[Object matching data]

——————————

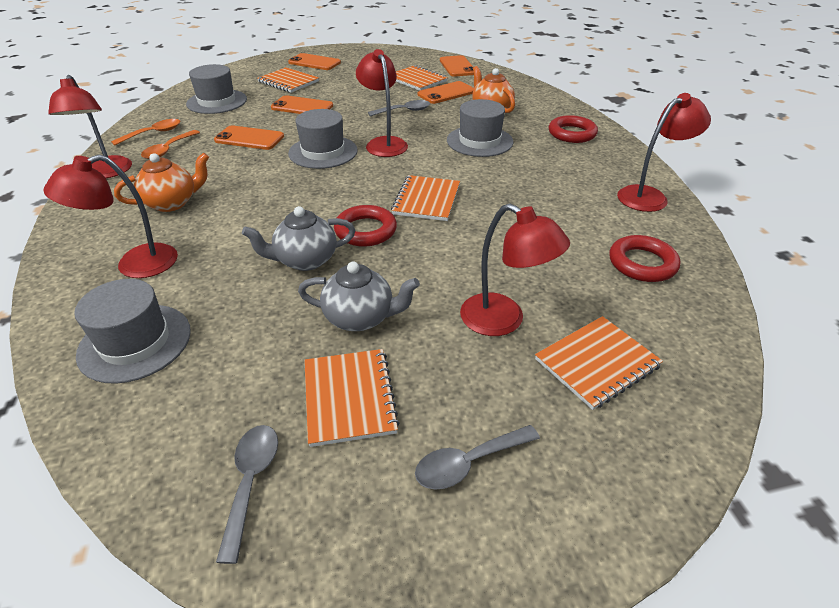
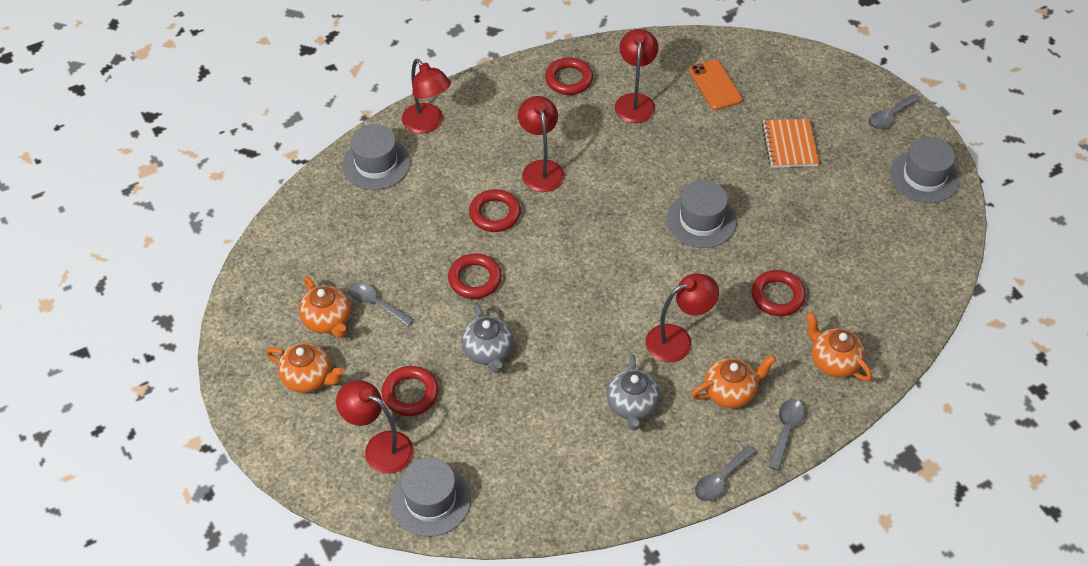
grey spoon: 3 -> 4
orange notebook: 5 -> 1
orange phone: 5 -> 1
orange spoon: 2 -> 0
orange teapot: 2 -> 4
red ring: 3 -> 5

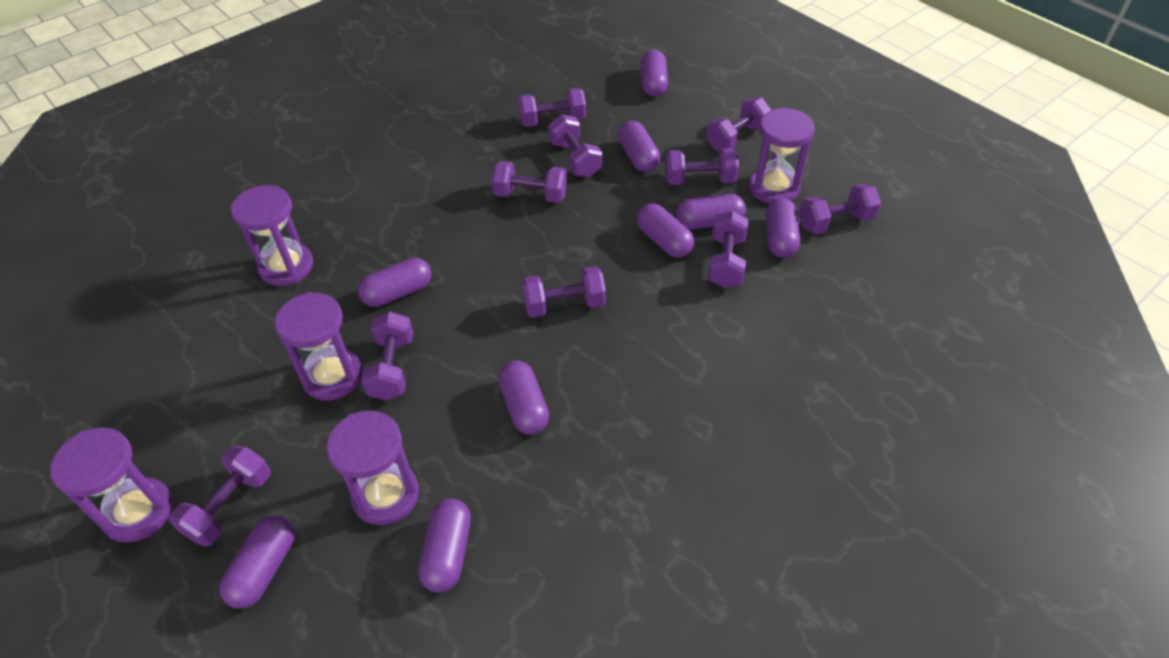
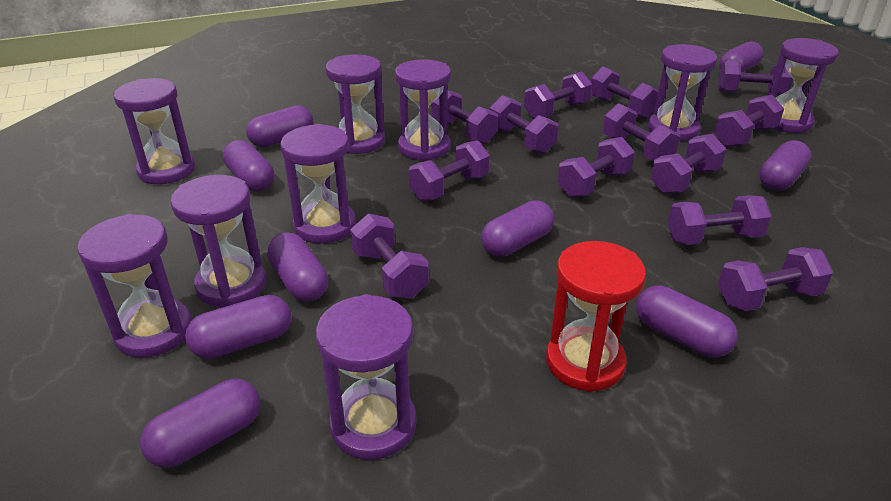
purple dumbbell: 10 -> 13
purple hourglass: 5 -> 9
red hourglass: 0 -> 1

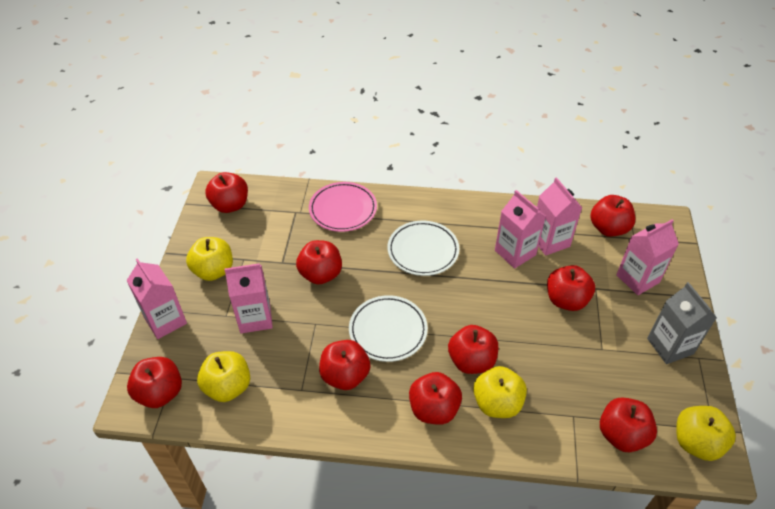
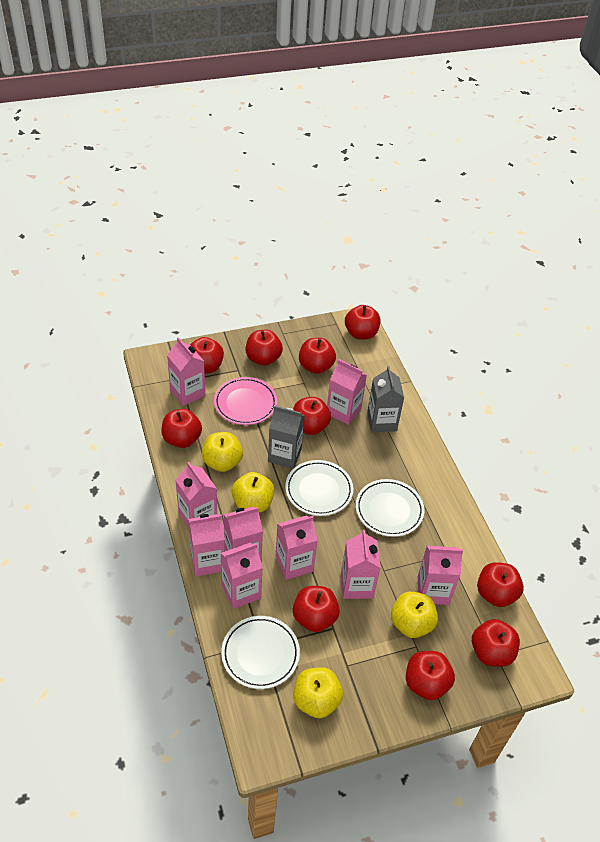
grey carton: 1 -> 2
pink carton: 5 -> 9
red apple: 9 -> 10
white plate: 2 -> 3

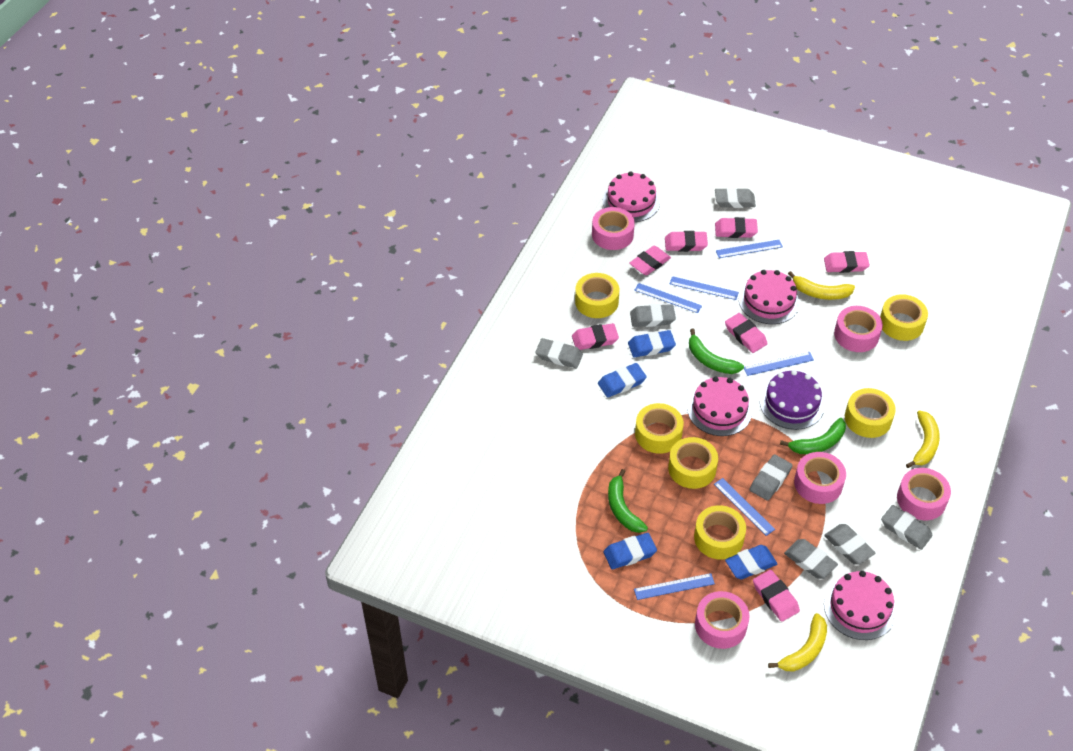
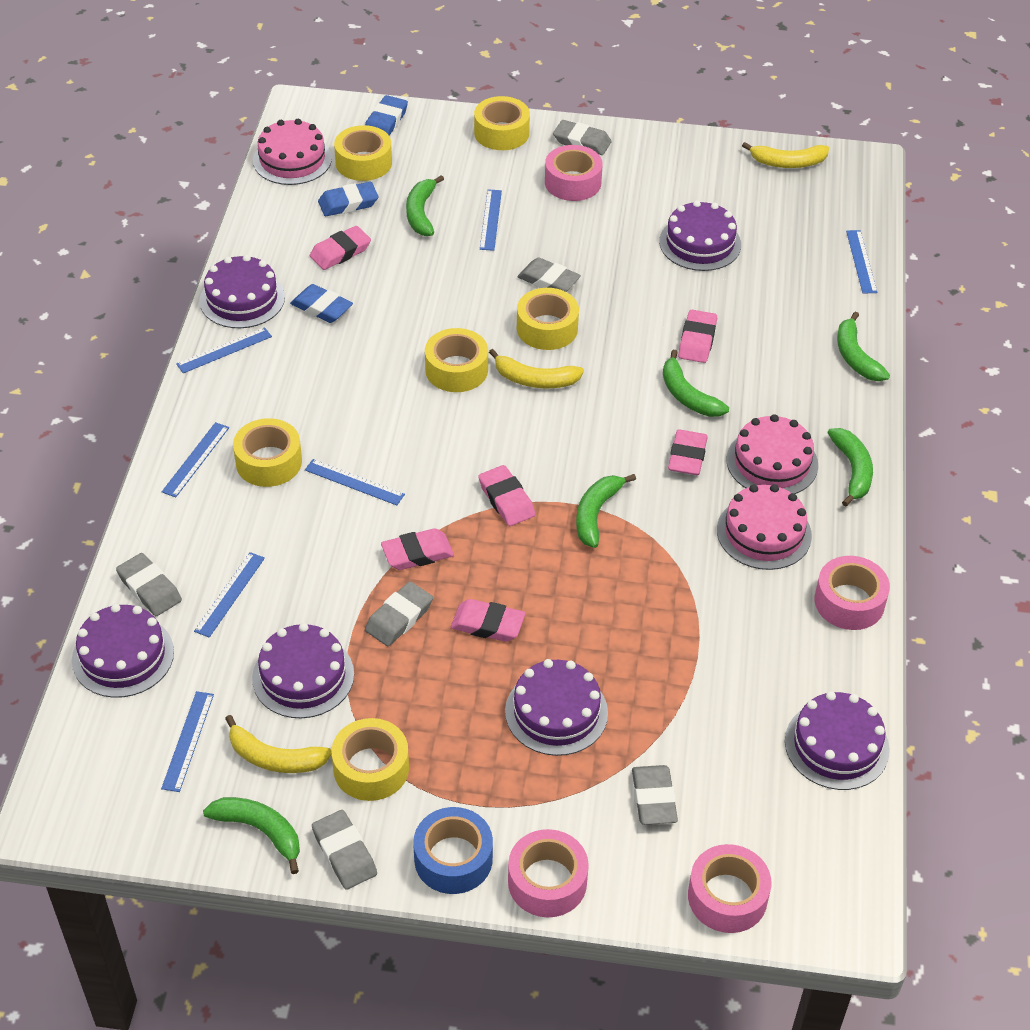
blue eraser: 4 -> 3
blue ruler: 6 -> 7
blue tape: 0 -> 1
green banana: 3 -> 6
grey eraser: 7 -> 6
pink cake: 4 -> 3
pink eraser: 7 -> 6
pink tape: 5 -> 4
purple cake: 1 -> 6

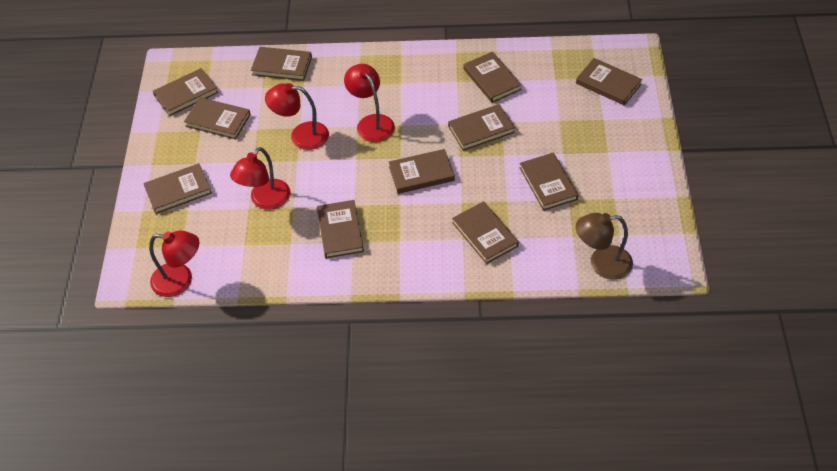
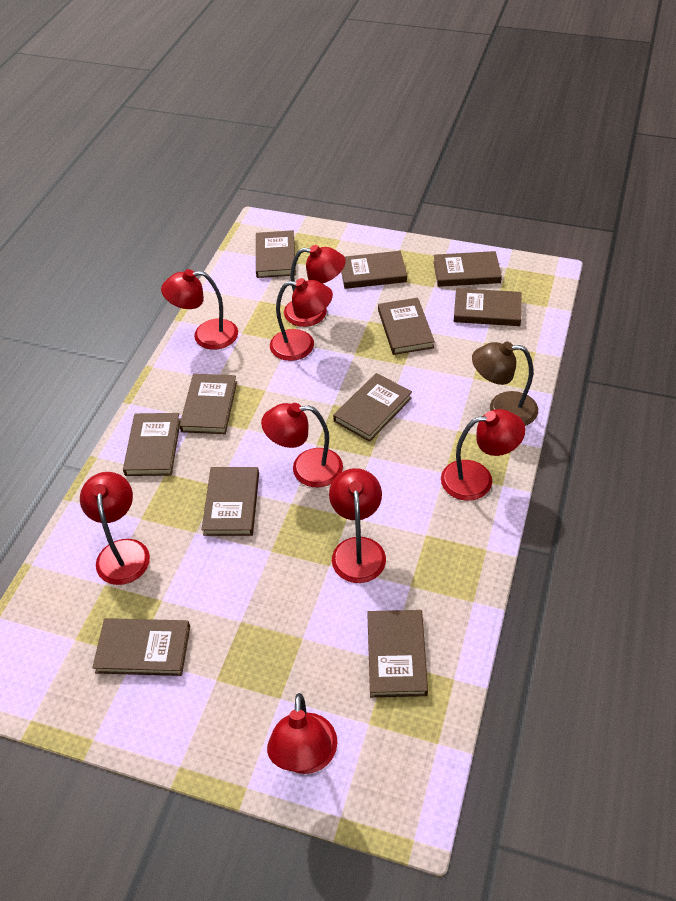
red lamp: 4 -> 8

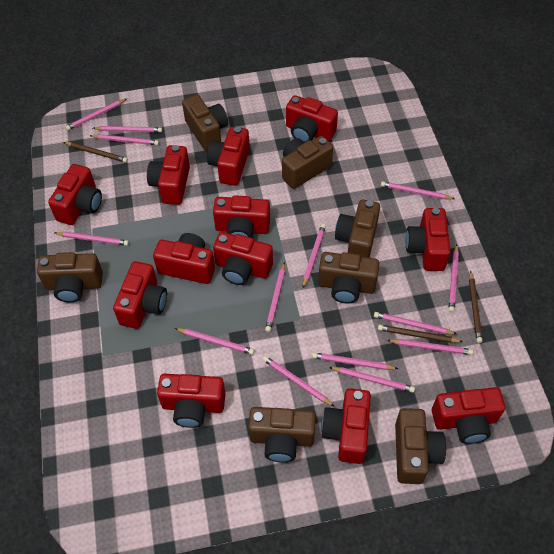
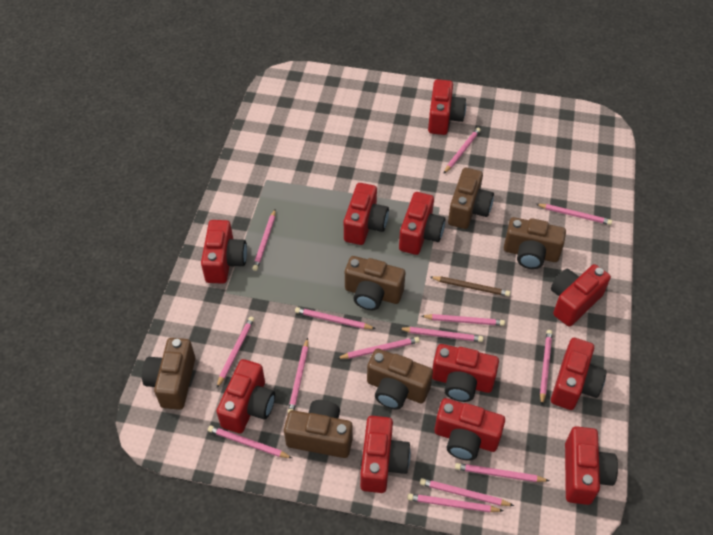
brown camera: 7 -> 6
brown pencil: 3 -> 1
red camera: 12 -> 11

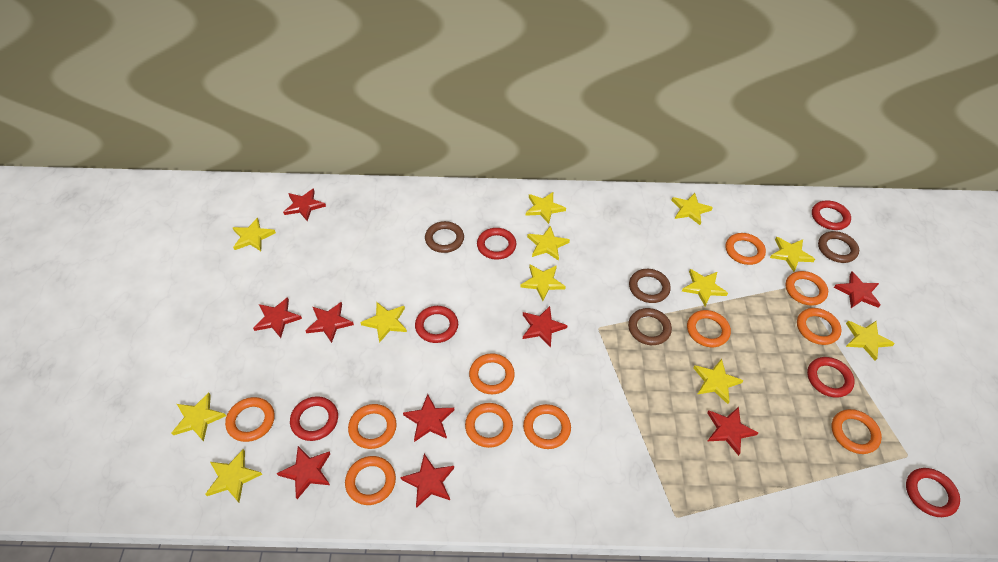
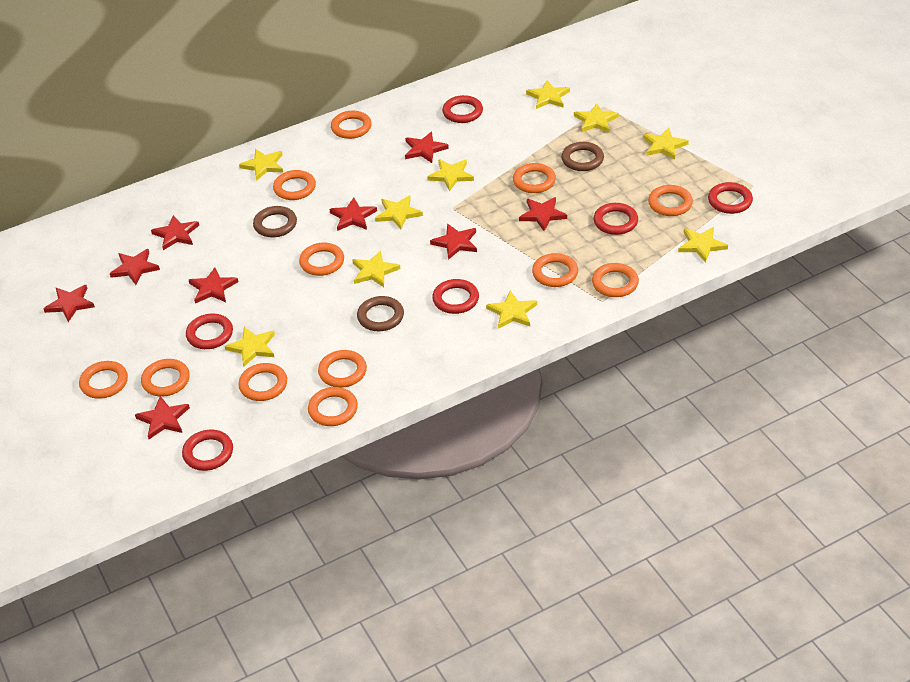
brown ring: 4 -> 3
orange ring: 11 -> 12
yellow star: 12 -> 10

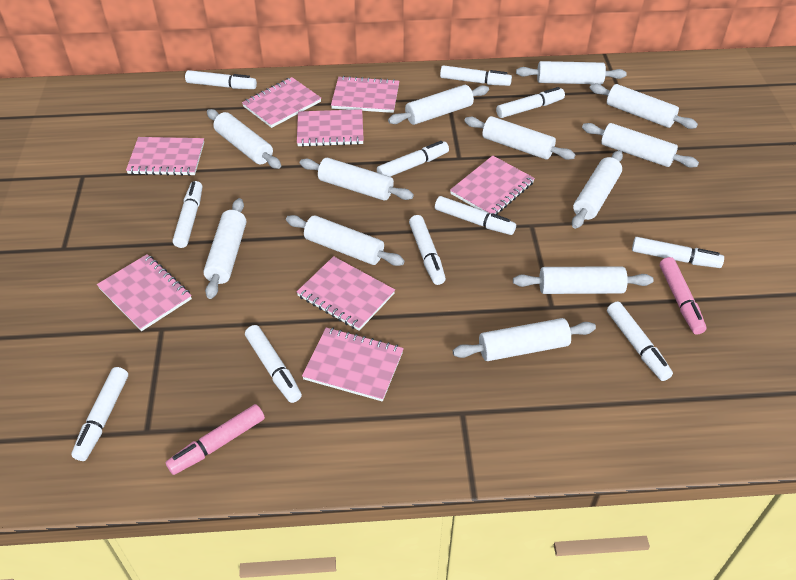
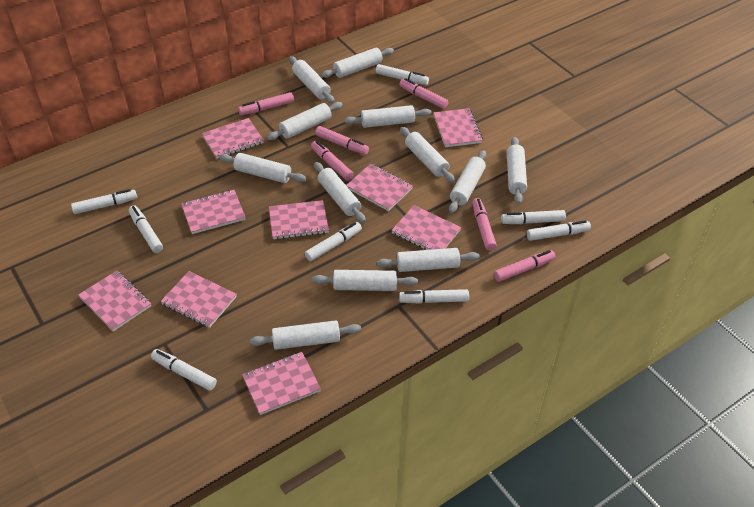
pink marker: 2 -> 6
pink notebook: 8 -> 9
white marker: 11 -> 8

——————————

### PROBLEM TO SOLVE
Would you write out exactly the lines above, starting at the line containing "green banana: 3 -> 6" and stopping after the line containing "orange ring: 11 -> 12"? Omit the pictures.

### SOLUTION FOR THIS PROBLEM
green banana: 3 -> 6
grey eraser: 7 -> 6
pink cake: 4 -> 3
pink eraser: 7 -> 6
pink tape: 5 -> 4
purple cake: 1 -> 6

red lamp: 4 -> 8

brown camera: 7 -> 6
brown pencil: 3 -> 1
red camera: 12 -> 11

brown ring: 4 -> 3
orange ring: 11 -> 12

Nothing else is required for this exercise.